Please repeat every line of the listing below, character for character, with nothing added or changed.
—————
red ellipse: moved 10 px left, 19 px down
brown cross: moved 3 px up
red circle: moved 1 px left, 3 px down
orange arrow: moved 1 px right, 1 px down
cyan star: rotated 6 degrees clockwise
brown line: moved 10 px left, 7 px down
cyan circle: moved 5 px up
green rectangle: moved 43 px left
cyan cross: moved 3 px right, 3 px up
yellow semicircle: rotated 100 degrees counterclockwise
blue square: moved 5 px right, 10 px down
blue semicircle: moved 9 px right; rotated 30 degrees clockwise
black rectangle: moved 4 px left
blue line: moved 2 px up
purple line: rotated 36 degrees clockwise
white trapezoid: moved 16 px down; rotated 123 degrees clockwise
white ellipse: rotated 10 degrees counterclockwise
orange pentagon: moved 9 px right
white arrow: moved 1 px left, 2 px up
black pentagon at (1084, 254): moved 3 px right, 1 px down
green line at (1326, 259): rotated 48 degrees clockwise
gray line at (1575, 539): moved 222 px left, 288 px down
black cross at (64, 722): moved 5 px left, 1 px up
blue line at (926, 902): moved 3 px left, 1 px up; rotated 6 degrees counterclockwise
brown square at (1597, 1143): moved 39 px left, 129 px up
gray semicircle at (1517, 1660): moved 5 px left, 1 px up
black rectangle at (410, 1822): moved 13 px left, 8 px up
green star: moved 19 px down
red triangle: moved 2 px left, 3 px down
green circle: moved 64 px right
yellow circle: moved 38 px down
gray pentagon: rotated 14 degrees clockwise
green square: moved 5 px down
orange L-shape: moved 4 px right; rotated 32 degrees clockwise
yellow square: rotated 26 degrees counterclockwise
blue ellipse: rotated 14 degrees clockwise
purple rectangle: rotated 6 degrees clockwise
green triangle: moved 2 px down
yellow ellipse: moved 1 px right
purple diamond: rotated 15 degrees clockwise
—————
● **WRITTEN RESPONSE**:
red ellipse: moved 10 px left, 19 px down
brown cross: moved 3 px up
red circle: moved 1 px left, 3 px down
orange arrow: moved 1 px right, 1 px down
cyan star: rotated 6 degrees clockwise
brown line: moved 10 px left, 7 px down
cyan circle: moved 5 px up
green rectangle: moved 43 px left
cyan cross: moved 3 px right, 3 px up
yellow semicircle: rotated 100 degrees counterclockwise
blue square: moved 5 px right, 10 px down
blue semicircle: moved 9 px right; rotated 30 degrees clockwise
black rectangle: moved 4 px left
blue line: moved 2 px up
purple line: rotated 36 degrees clockwise
white trapezoid: moved 16 px down; rotated 123 degrees clockwise
white ellipse: rotated 10 degrees counterclockwise
orange pentagon: moved 9 px right
white arrow: moved 1 px left, 2 px up
black pentagon at (1084, 254): moved 3 px right, 1 px down
green line at (1326, 259): rotated 48 degrees clockwise
gray line at (1575, 539): moved 222 px left, 288 px down
black cross at (64, 722): moved 5 px left, 1 px up
blue line at (926, 902): moved 3 px left, 1 px up; rotated 6 degrees counterclockwise
brown square at (1597, 1143): moved 39 px left, 129 px up
gray semicircle at (1517, 1660): moved 5 px left, 1 px up
black rectangle at (410, 1822): moved 13 px left, 8 px up
green star: moved 19 px down
red triangle: moved 2 px left, 3 px down
green circle: moved 64 px right
yellow circle: moved 38 px down
gray pentagon: rotated 14 degrees clockwise
green square: moved 5 px down
orange L-shape: moved 4 px right; rotated 32 degrees clockwise
yellow square: rotated 26 degrees counterclockwise
blue ellipse: rotated 14 degrees clockwise
purple rectangle: rotated 6 degrees clockwise
green triangle: moved 2 px down
yellow ellipse: moved 1 px right
purple diamond: rotated 15 degrees clockwise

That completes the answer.